**Exercise**: State how many lines of the records contain the string "buffer", and give no other information.

**Information provided**:
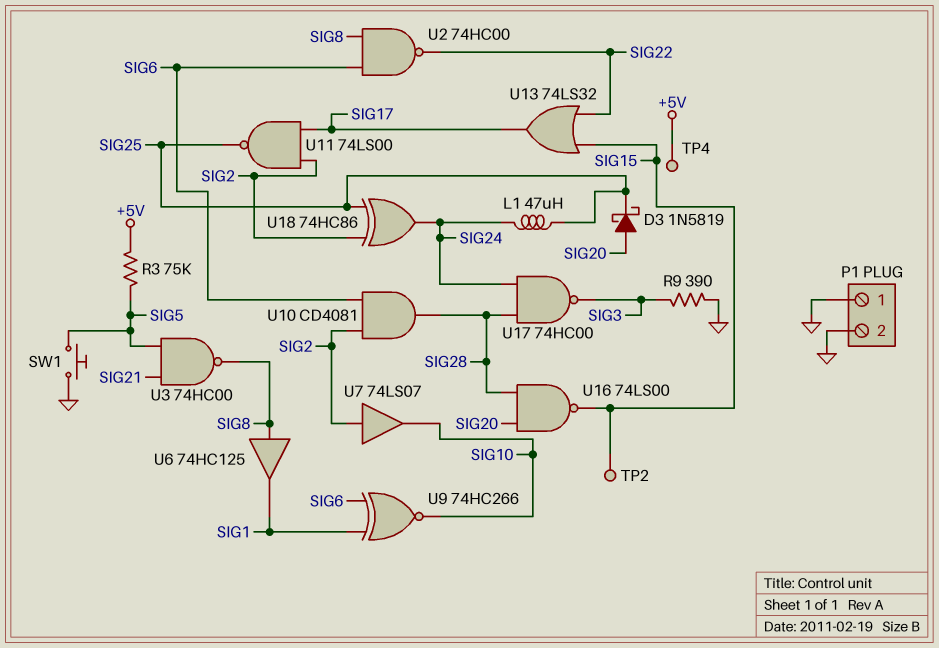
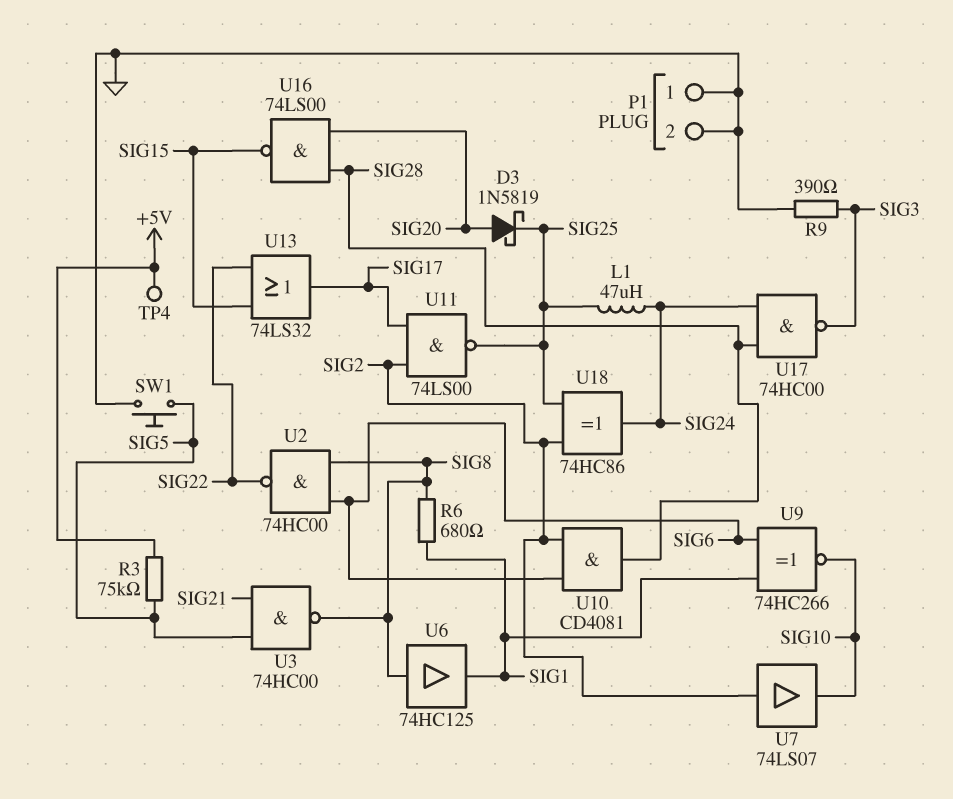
R6: none -> 680 (SIG1, SIG8)
TP2: test point (SIG15) -> none

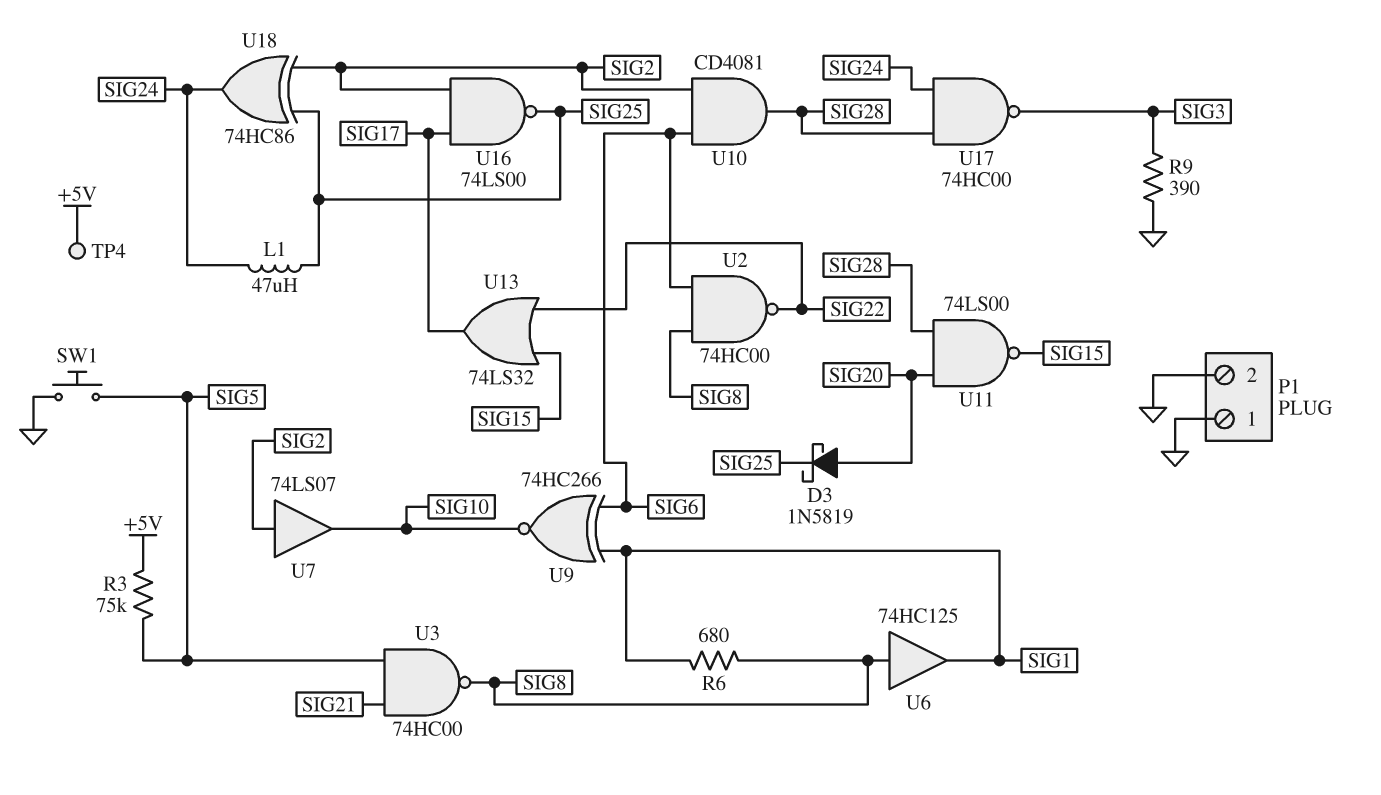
U11: NAND 74LS00 (in SIG2, in SIG17, out SIG25) -> NAND 74LS00 (in SIG20, in SIG28, out SIG15)
U16: NAND 74LS00 (in SIG20, in SIG28, out SIG15) -> NAND 74LS00 (in SIG2, in SIG17, out SIG25)

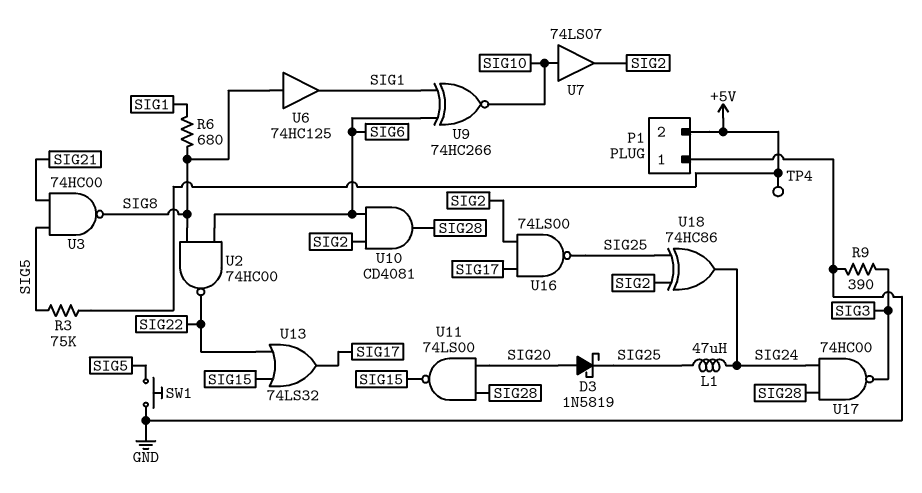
P1 pin 2: GND -> +5V
U7: buffer 74LS07 (in SIG2, out SIG10) -> buffer 74LS07 (in SIG10, out SIG2)

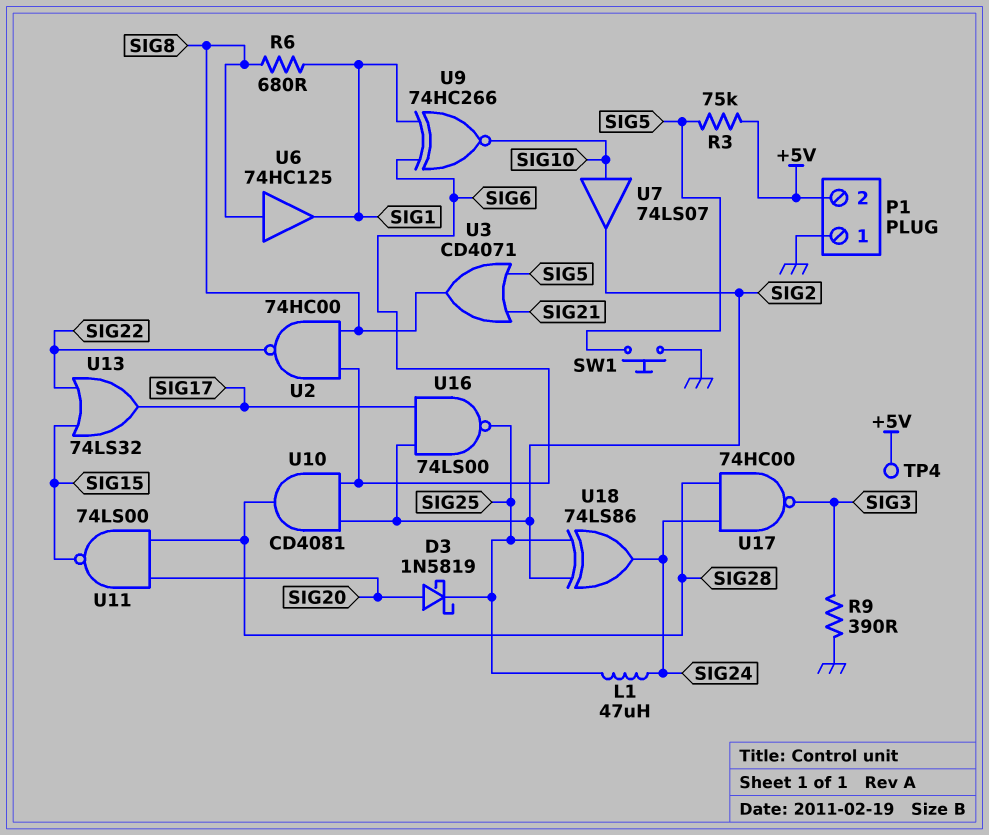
U3: NAND 74HC00 (in SIG5, in SIG21, out SIG8) -> OR CD4071 (in SIG5, in SIG21, out SIG8)
U18: XOR 74HC86 (in SIG2, in SIG25, out SIG24) -> XOR 74LS86 (in SIG2, in SIG25, out SIG24)

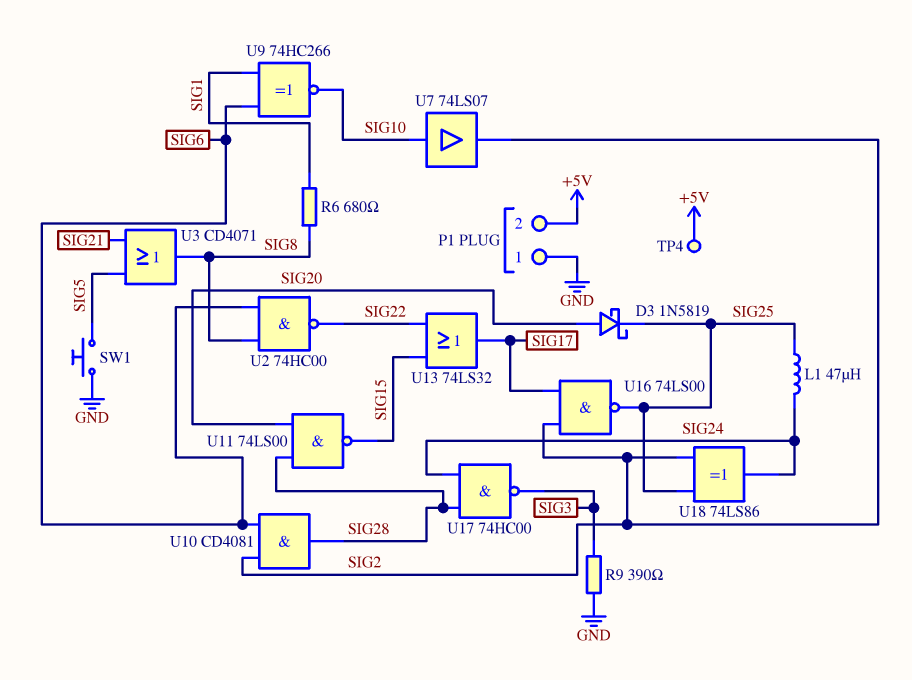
R3: 75k (+5V, SIG5) -> none
U6: buffer 74HC125 (in SIG8, out SIG1) -> none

**Response box**: 2